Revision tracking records
........

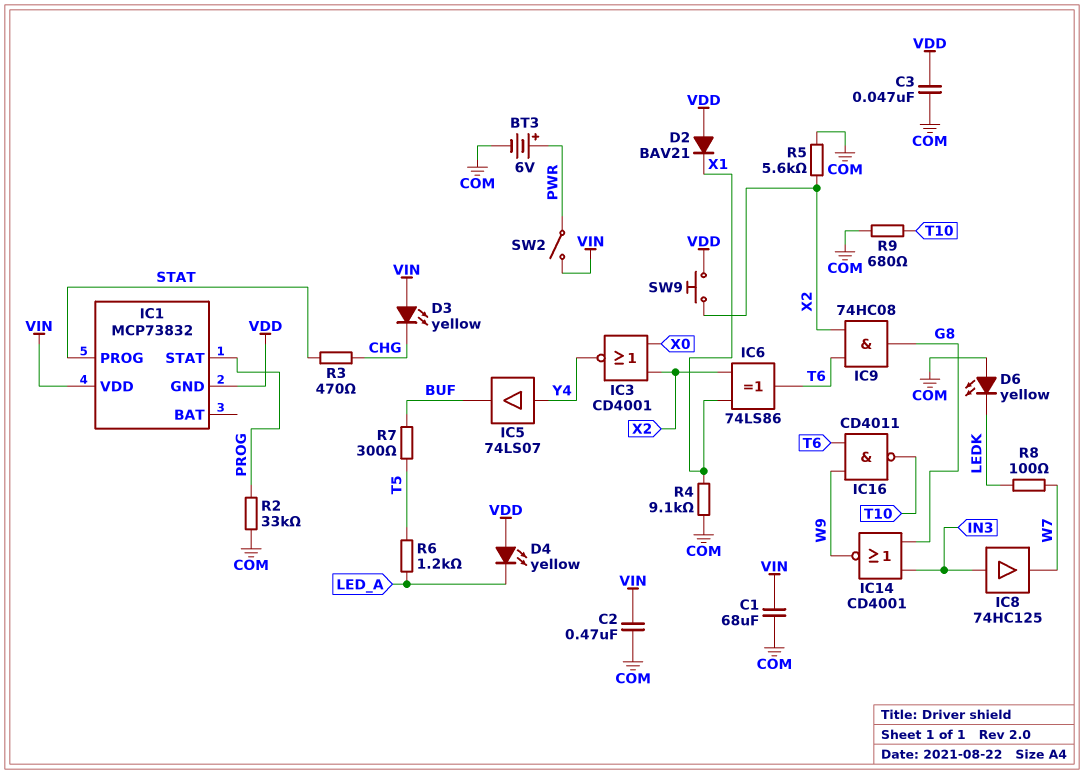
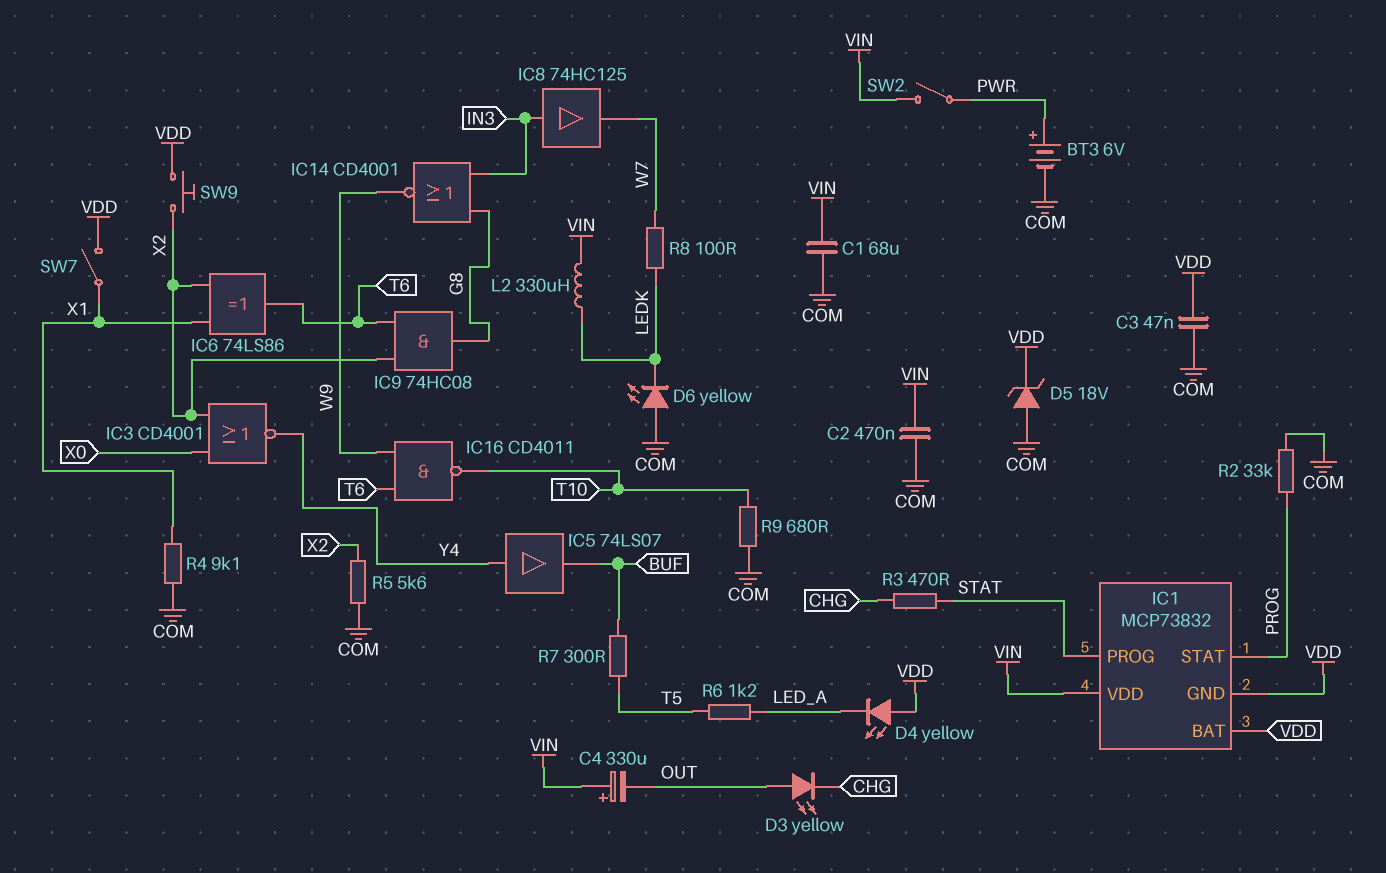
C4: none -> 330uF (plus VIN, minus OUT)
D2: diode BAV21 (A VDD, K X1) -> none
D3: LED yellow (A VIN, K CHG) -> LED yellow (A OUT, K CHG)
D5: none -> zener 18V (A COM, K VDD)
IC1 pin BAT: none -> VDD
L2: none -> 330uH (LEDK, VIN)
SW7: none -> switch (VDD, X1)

........

### REQUIREMENT
Each line of the data needs to be output exactly, with any image excluded.

### TASK RESULT
C4: none -> 330uF (plus VIN, minus OUT)
D2: diode BAV21 (A VDD, K X1) -> none
D3: LED yellow (A VIN, K CHG) -> LED yellow (A OUT, K CHG)
D5: none -> zener 18V (A COM, K VDD)
IC1 pin BAT: none -> VDD
L2: none -> 330uH (LEDK, VIN)
SW7: none -> switch (VDD, X1)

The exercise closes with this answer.